## ASSIGNMENT
In the entries below, every line with the string "orange" is to be reported.

DATA FOR THIS EXERCISE Block Start

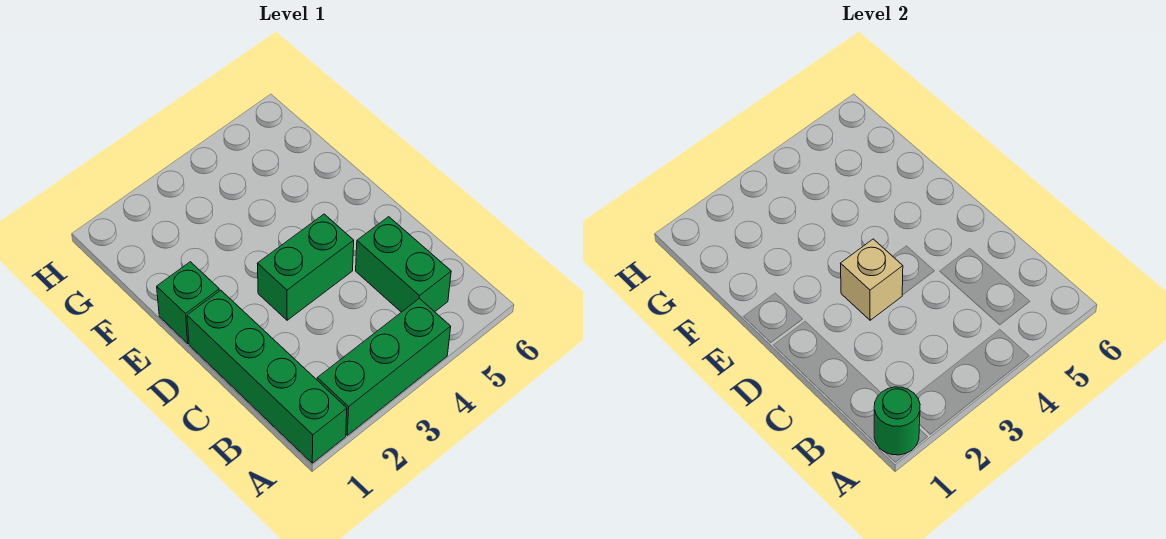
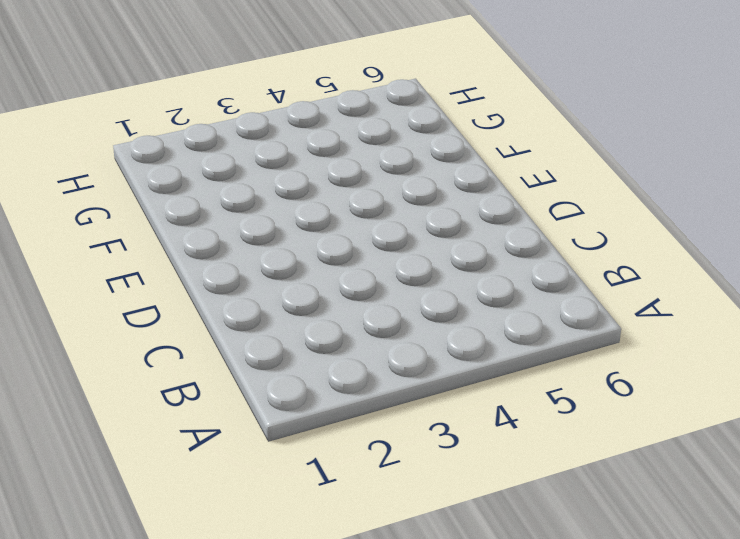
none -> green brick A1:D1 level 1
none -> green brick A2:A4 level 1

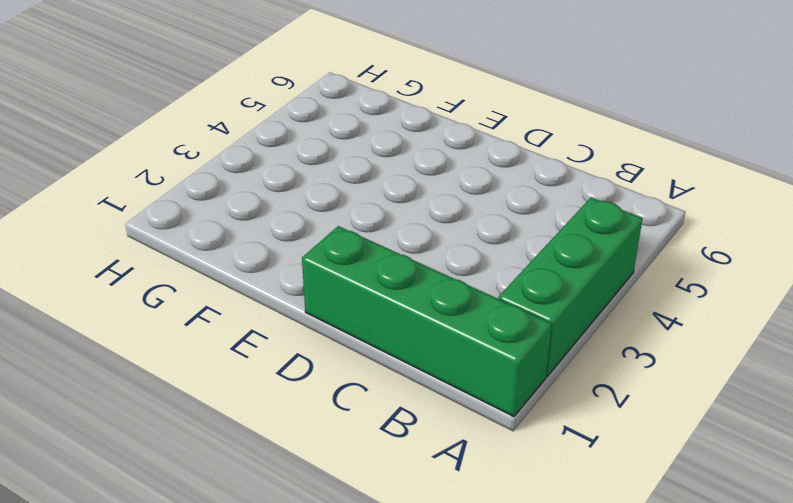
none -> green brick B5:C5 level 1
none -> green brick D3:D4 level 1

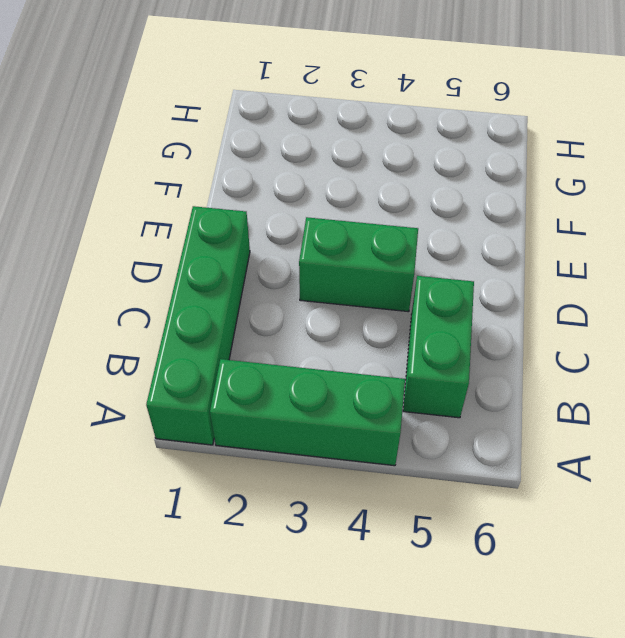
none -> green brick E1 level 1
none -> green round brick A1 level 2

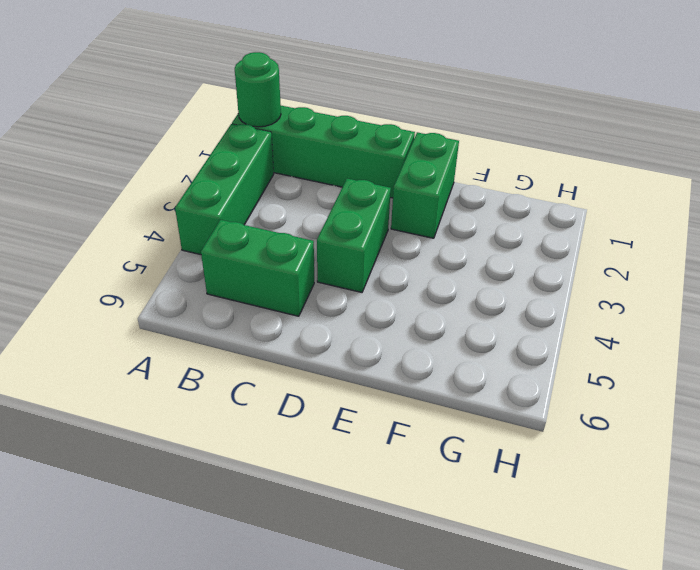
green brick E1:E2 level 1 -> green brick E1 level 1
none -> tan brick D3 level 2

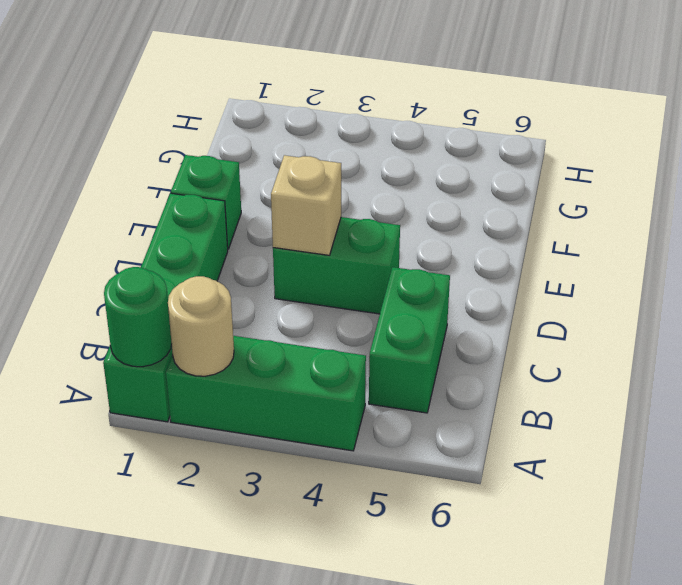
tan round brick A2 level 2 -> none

DATA FOR THIS EXERCISE Block End
DATA FOR THIS EXERCISE Block Start

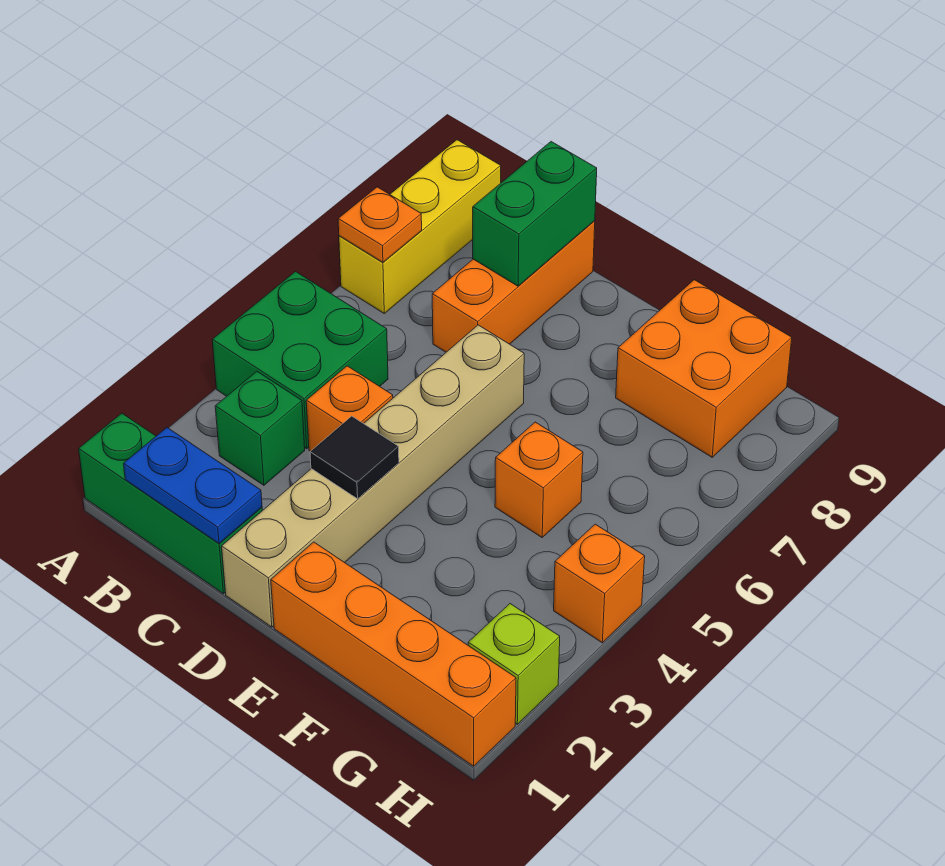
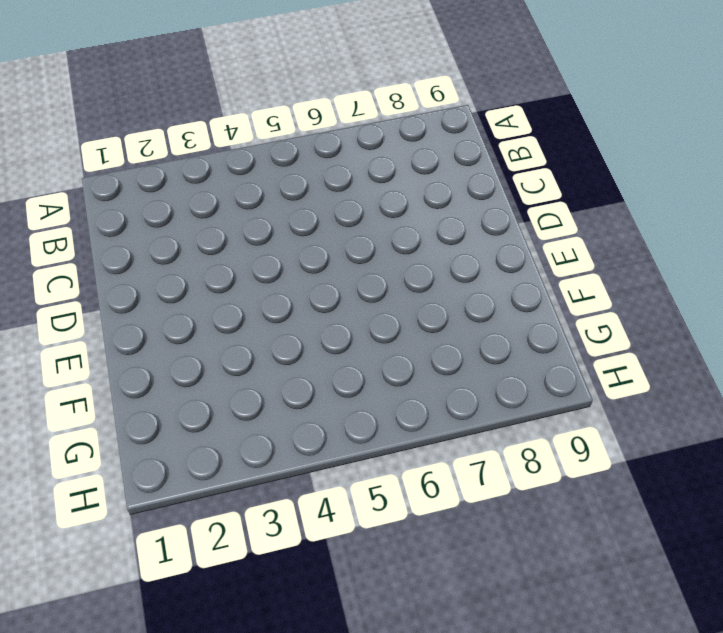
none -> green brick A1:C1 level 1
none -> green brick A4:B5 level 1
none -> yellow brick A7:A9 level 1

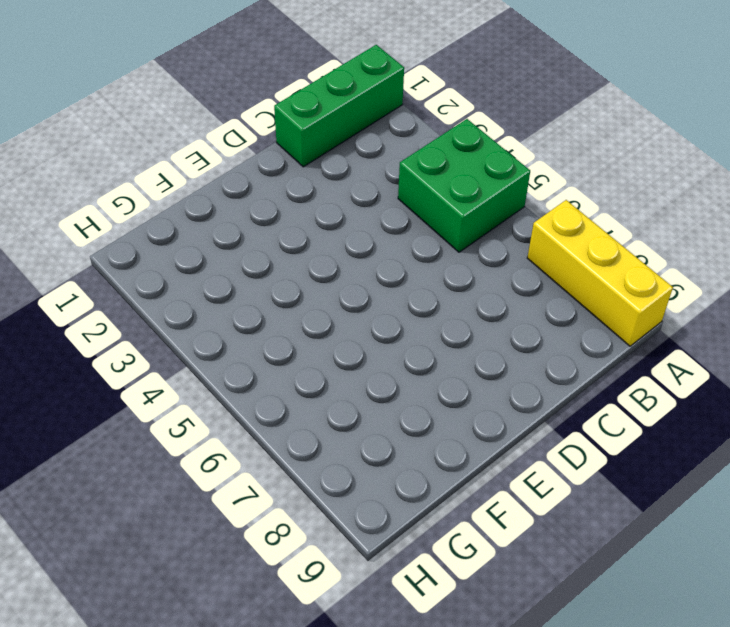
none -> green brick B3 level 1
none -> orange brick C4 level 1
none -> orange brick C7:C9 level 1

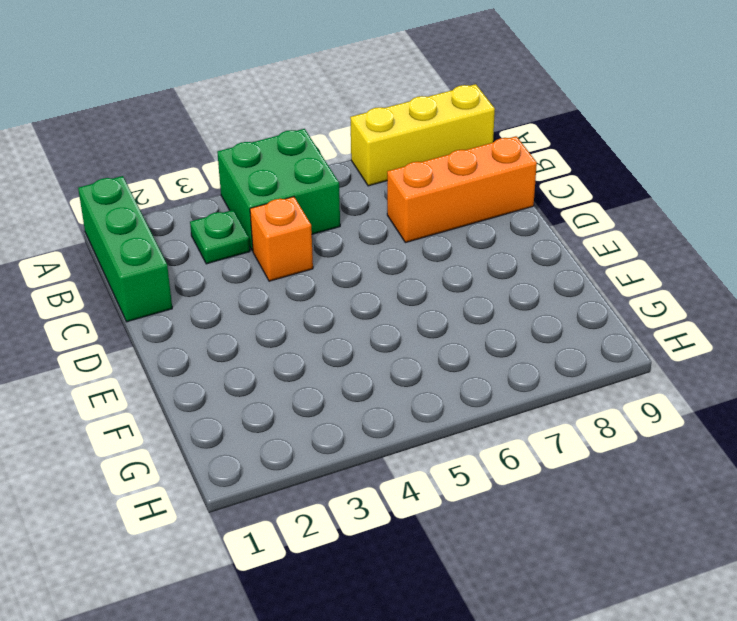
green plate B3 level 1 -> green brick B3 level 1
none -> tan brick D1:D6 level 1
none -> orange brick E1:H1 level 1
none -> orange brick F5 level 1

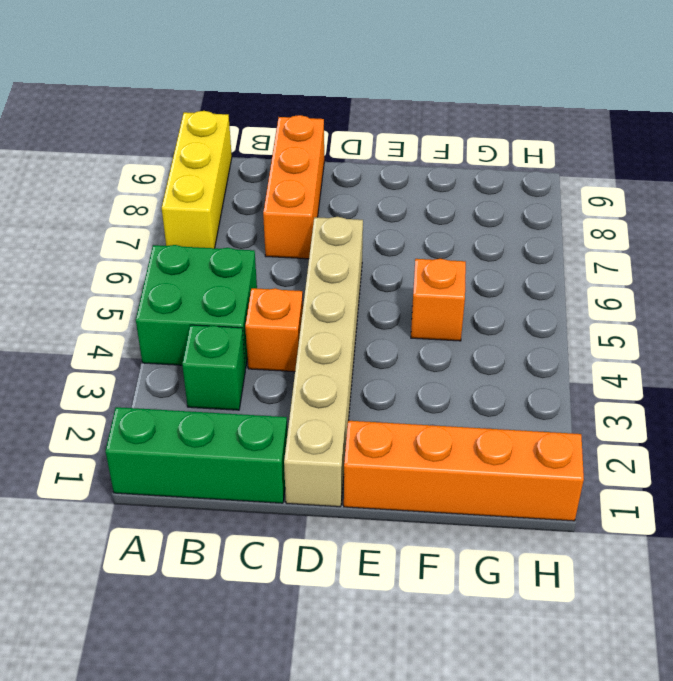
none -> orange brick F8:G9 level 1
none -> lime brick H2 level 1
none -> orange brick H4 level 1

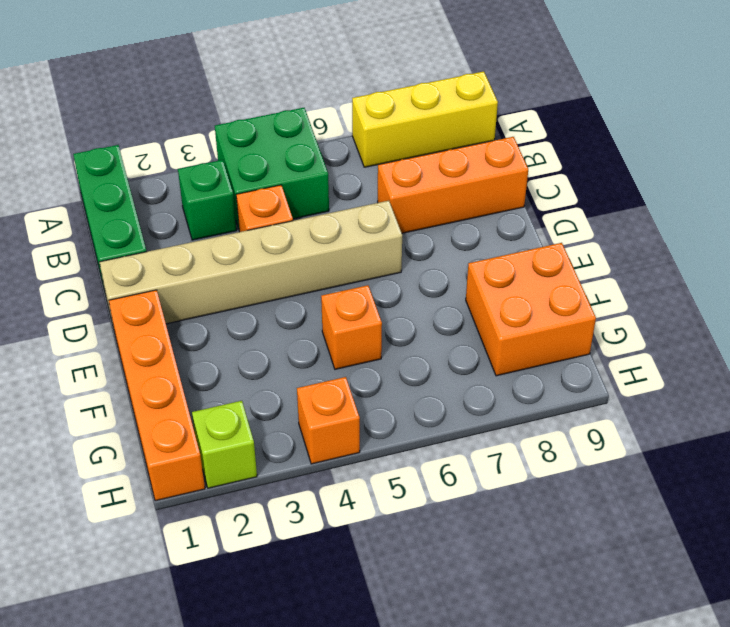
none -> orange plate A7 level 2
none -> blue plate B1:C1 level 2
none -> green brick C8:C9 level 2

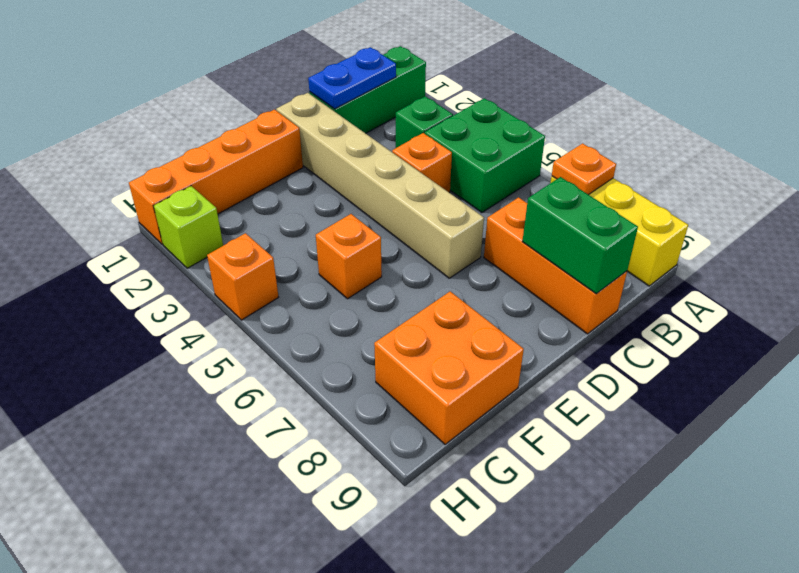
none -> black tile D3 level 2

DATA FOR THIS EXERCISE Block End

## TASK RESULT
none -> orange brick C4 level 1
none -> orange brick C7:C9 level 1
none -> orange brick E1:H1 level 1
none -> orange brick F5 level 1
none -> orange brick F8:G9 level 1
none -> orange brick H4 level 1
none -> orange plate A7 level 2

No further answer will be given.